_EXERCISE DETAILS_. Print every line of the material below exactly as it stands, but omit the pictures.

INFORMATION SHOWN Start Marker

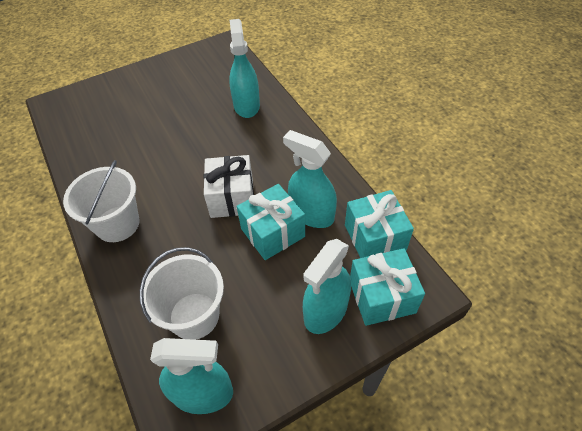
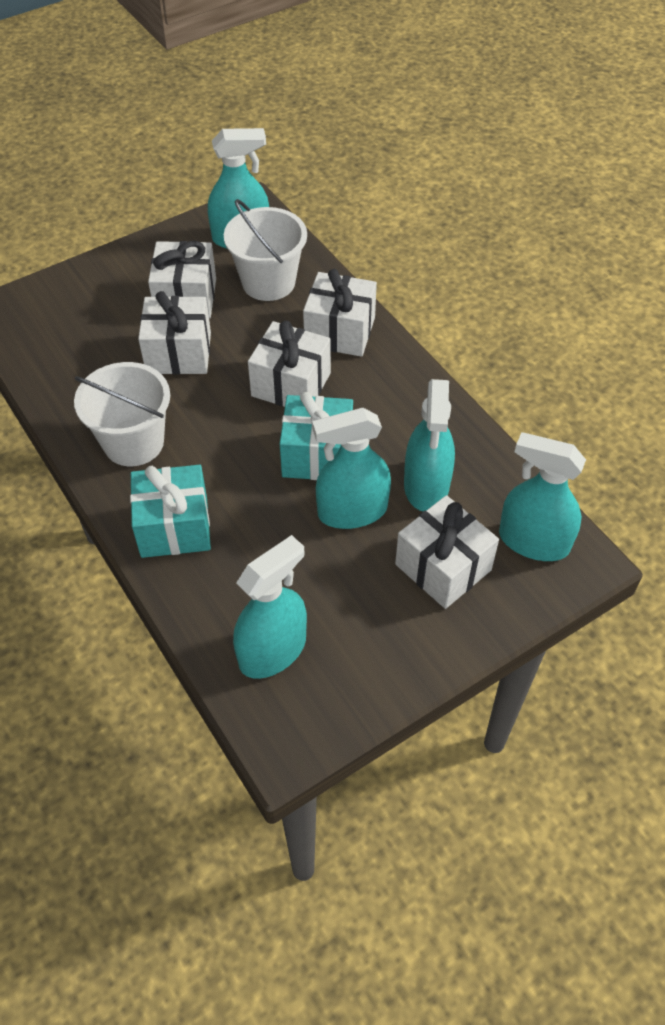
turquoise gift: 3 -> 2
turquoise spray bottle: 4 -> 5
white gift: 1 -> 5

INFORMATION SHOWN End Marker

_FINISHED TASK_.
turquoise gift: 3 -> 2
turquoise spray bottle: 4 -> 5
white gift: 1 -> 5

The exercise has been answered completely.